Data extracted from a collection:
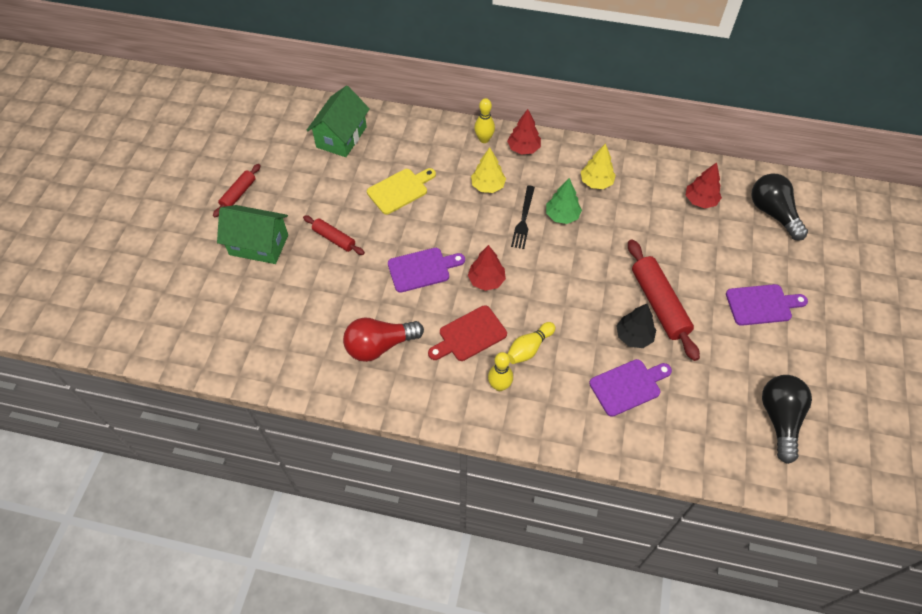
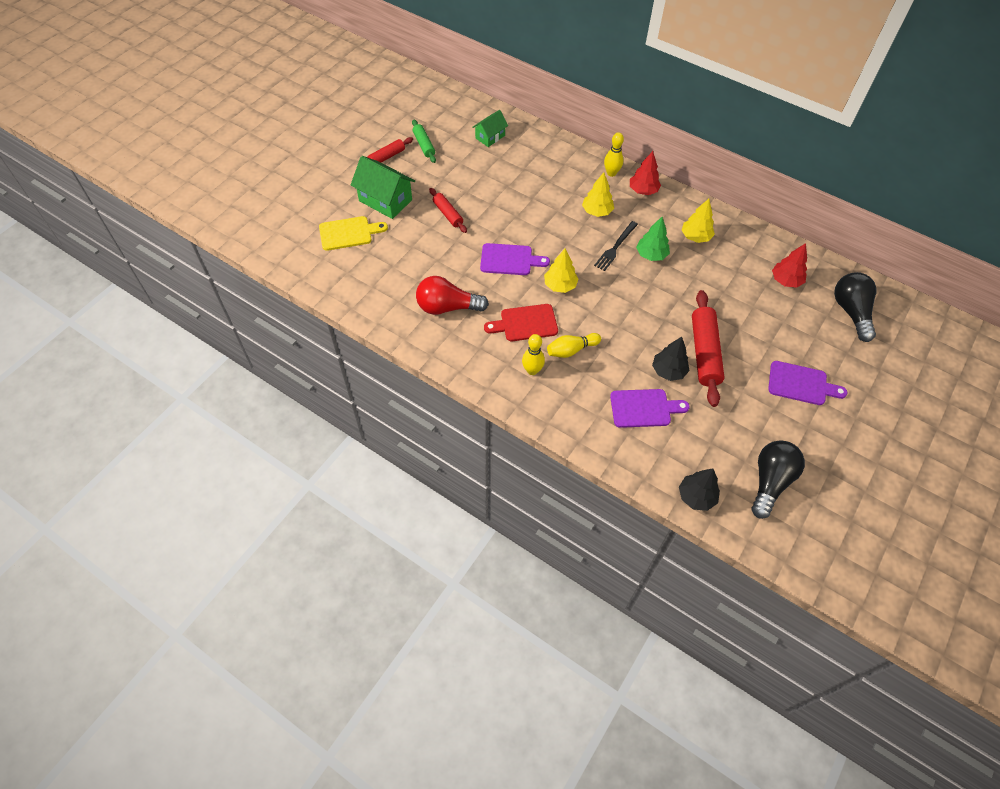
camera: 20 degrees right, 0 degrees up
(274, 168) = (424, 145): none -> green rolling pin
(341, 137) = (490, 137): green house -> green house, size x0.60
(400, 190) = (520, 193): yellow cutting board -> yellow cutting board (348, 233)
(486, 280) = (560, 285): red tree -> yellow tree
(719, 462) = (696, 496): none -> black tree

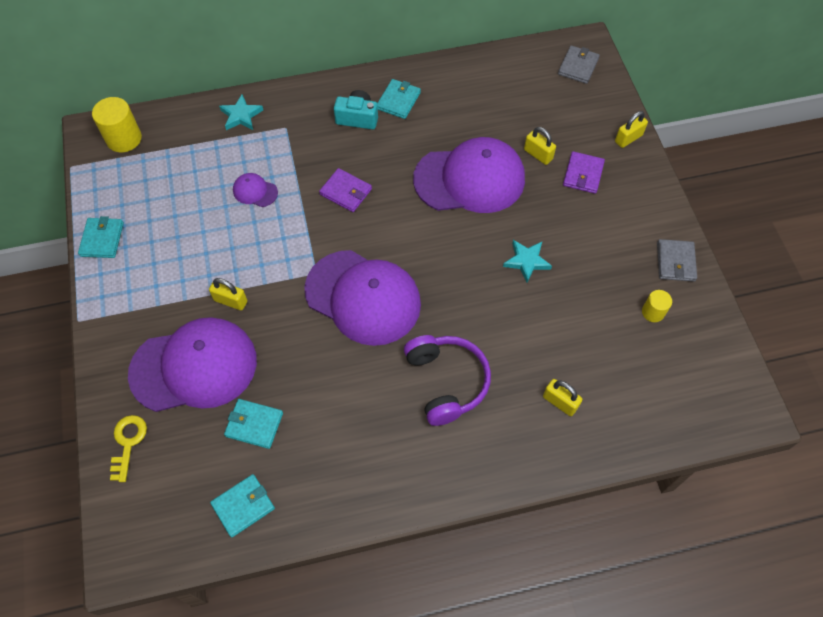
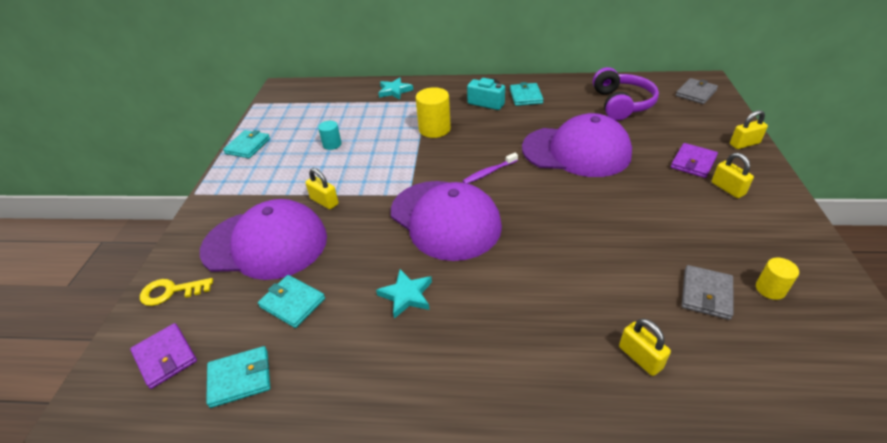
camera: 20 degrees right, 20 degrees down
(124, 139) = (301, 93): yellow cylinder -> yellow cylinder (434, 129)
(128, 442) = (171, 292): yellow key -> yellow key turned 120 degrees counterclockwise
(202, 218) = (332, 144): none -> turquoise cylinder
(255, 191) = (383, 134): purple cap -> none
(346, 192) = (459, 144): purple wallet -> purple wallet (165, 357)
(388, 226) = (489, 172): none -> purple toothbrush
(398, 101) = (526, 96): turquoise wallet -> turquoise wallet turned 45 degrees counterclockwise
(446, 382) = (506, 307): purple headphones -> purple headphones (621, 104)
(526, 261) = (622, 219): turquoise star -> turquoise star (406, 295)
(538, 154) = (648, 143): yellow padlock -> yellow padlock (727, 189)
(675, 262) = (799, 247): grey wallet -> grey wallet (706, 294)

_WHAT IS EXPECTED_. In the data above, tally the lines holding "turquoise" and answer with the figure only.

_FINAL ANSWER_. 3